── SUPPLIED DATA

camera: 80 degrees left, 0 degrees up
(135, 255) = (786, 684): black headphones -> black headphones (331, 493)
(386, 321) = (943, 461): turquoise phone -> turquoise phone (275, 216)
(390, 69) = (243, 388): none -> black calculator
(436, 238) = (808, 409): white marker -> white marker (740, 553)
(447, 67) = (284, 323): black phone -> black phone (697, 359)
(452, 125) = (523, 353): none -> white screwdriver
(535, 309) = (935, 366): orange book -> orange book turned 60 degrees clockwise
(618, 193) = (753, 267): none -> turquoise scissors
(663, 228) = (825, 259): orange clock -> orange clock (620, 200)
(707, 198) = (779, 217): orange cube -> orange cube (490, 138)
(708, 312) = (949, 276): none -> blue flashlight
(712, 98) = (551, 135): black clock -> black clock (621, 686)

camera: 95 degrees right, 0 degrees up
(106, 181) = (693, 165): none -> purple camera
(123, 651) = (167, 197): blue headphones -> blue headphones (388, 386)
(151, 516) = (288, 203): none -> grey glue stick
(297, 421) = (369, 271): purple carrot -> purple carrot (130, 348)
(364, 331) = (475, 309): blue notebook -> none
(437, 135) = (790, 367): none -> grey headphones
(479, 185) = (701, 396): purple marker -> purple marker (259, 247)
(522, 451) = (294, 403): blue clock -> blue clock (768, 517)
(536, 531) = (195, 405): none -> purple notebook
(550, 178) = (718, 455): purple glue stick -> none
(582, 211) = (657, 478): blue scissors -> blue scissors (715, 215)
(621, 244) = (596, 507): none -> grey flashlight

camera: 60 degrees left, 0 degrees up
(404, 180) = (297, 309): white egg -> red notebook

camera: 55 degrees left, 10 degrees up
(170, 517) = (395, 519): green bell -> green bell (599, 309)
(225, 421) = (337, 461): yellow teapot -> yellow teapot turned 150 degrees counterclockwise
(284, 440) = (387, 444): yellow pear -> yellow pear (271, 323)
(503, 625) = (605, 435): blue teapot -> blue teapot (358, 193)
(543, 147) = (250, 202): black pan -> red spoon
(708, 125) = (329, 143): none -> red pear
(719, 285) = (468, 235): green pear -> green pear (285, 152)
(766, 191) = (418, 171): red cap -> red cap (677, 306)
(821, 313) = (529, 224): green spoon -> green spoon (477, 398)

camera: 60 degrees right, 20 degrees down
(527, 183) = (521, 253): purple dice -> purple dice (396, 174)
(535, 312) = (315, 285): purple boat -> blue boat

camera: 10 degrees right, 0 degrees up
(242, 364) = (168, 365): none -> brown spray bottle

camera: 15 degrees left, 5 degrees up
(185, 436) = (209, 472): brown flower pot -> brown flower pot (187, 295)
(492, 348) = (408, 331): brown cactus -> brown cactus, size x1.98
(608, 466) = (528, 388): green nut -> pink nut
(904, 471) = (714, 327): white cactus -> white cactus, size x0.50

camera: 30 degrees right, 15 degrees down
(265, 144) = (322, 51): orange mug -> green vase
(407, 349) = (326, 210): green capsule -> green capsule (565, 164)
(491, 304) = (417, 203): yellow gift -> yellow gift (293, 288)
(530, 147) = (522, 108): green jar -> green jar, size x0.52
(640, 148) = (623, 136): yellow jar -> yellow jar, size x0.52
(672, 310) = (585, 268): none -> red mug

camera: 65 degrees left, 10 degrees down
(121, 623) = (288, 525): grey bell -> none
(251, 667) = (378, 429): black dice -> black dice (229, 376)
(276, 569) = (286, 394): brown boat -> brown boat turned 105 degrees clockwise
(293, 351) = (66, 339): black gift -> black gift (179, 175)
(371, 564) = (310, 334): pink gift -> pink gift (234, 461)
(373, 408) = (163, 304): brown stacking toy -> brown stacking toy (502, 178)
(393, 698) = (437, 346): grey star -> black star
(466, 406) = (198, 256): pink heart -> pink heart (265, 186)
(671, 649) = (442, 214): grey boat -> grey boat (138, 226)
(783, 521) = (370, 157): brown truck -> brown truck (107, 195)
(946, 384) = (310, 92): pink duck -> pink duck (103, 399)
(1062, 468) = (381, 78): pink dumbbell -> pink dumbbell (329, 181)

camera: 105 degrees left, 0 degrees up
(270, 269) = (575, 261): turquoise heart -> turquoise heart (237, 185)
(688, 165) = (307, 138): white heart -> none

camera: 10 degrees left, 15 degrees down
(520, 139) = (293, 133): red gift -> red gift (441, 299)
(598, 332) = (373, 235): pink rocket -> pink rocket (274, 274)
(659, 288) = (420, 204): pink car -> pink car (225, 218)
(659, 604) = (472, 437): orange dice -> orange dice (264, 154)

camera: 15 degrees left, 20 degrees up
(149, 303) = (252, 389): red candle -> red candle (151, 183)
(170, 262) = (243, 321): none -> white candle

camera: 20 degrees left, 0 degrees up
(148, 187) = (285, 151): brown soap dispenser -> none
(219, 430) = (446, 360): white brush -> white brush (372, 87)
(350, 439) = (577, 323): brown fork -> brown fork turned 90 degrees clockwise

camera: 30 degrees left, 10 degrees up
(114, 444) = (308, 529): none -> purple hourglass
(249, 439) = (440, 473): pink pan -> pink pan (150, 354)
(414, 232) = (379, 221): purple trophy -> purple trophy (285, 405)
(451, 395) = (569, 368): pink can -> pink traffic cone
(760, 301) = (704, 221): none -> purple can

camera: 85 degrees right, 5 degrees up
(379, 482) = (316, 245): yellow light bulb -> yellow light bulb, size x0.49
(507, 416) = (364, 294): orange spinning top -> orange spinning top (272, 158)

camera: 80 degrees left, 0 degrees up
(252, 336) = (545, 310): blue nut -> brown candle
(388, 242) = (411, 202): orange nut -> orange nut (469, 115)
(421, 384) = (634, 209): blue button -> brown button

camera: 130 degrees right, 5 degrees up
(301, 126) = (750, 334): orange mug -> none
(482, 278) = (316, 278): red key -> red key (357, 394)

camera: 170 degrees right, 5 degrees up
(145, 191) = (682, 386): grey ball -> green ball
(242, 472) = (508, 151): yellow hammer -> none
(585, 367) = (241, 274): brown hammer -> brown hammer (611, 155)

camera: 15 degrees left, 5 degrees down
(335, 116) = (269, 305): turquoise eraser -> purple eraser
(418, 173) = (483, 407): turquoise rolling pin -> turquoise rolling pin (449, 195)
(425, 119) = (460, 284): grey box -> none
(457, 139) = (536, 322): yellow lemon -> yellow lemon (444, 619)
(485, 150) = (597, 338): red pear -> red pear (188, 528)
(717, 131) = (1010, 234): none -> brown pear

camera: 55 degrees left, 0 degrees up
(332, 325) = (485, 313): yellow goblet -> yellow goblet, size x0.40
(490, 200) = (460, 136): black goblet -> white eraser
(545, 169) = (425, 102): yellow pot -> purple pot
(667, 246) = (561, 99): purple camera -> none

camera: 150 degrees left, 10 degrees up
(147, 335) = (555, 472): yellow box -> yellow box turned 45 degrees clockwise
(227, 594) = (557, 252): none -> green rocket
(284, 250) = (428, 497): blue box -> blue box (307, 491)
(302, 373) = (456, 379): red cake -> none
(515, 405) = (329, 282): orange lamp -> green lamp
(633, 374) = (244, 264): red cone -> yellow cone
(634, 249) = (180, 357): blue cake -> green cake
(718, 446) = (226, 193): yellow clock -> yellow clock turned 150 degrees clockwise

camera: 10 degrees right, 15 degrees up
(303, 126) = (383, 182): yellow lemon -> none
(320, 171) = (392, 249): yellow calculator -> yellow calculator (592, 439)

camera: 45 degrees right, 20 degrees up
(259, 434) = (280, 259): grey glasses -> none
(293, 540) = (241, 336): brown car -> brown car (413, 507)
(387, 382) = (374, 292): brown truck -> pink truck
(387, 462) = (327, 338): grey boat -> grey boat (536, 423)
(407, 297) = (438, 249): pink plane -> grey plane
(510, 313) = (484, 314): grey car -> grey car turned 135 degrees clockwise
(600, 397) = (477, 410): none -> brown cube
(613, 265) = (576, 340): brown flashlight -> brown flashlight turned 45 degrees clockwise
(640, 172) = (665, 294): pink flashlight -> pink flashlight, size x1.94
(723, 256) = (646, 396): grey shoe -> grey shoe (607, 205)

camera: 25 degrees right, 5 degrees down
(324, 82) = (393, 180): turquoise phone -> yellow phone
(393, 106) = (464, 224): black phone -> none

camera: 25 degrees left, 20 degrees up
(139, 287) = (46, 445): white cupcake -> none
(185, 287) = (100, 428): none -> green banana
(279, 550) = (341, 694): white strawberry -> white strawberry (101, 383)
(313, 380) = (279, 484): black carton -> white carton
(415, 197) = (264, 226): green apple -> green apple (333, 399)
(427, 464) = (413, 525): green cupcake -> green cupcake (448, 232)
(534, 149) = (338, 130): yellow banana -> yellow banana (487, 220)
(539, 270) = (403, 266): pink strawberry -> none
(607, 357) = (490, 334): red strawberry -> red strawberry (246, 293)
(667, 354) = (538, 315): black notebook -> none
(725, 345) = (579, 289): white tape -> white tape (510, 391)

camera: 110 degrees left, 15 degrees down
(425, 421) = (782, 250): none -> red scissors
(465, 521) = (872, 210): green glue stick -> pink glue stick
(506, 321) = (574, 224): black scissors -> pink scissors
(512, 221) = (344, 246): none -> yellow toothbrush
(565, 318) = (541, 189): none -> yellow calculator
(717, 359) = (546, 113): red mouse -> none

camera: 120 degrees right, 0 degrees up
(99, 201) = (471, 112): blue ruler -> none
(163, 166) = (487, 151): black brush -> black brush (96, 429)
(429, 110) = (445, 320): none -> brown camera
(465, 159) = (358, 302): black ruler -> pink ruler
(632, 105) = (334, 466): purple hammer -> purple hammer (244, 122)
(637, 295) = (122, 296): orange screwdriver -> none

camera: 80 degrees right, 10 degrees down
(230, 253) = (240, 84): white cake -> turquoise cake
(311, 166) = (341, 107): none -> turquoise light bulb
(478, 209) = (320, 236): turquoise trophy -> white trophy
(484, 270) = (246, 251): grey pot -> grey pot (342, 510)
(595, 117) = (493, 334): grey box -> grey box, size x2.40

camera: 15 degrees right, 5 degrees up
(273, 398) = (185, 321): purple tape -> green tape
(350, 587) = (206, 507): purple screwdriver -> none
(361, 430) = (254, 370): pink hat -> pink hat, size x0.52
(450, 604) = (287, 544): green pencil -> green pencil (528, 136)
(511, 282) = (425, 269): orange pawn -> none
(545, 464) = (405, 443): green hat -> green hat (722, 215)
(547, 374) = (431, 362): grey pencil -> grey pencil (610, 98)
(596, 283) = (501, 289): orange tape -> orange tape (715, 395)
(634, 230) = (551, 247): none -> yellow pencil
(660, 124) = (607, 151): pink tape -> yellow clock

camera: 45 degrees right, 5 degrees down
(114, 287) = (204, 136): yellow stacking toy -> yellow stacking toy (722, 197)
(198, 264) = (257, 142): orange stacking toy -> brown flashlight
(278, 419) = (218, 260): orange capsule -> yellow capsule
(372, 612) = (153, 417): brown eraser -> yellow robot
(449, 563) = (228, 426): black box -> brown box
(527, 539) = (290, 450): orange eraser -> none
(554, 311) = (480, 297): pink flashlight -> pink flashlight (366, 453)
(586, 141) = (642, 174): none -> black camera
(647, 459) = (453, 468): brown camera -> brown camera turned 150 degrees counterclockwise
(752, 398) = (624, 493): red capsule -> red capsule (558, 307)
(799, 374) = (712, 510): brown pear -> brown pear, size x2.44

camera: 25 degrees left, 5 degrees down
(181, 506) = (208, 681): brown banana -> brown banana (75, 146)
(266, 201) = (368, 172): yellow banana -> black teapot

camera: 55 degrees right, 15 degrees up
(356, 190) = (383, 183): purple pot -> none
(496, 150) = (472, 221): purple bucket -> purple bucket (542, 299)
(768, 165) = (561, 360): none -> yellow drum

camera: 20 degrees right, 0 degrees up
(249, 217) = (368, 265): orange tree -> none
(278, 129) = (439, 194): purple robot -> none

────

→ **WHAT YOU SHOULD DO**
Above this task is a listing. Restate, word for word and with nothing added, the lines from the one with "camera: 105 degrees left, 0 degrees up" through the one with "(219, 430) = (446, 360): white".

→ **FINISHED TASK**
camera: 105 degrees left, 0 degrees up
(270, 269) = (575, 261): turquoise heart -> turquoise heart (237, 185)
(688, 165) = (307, 138): white heart -> none

camera: 10 degrees left, 15 degrees down
(520, 139) = (293, 133): red gift -> red gift (441, 299)
(598, 332) = (373, 235): pink rocket -> pink rocket (274, 274)
(659, 288) = (420, 204): pink car -> pink car (225, 218)
(659, 604) = (472, 437): orange dice -> orange dice (264, 154)

camera: 15 degrees left, 20 degrees up
(149, 303) = (252, 389): red candle -> red candle (151, 183)
(170, 262) = (243, 321): none -> white candle

camera: 20 degrees left, 0 degrees up
(148, 187) = (285, 151): brown soap dispenser -> none
(219, 430) = (446, 360): white brush -> white brush (372, 87)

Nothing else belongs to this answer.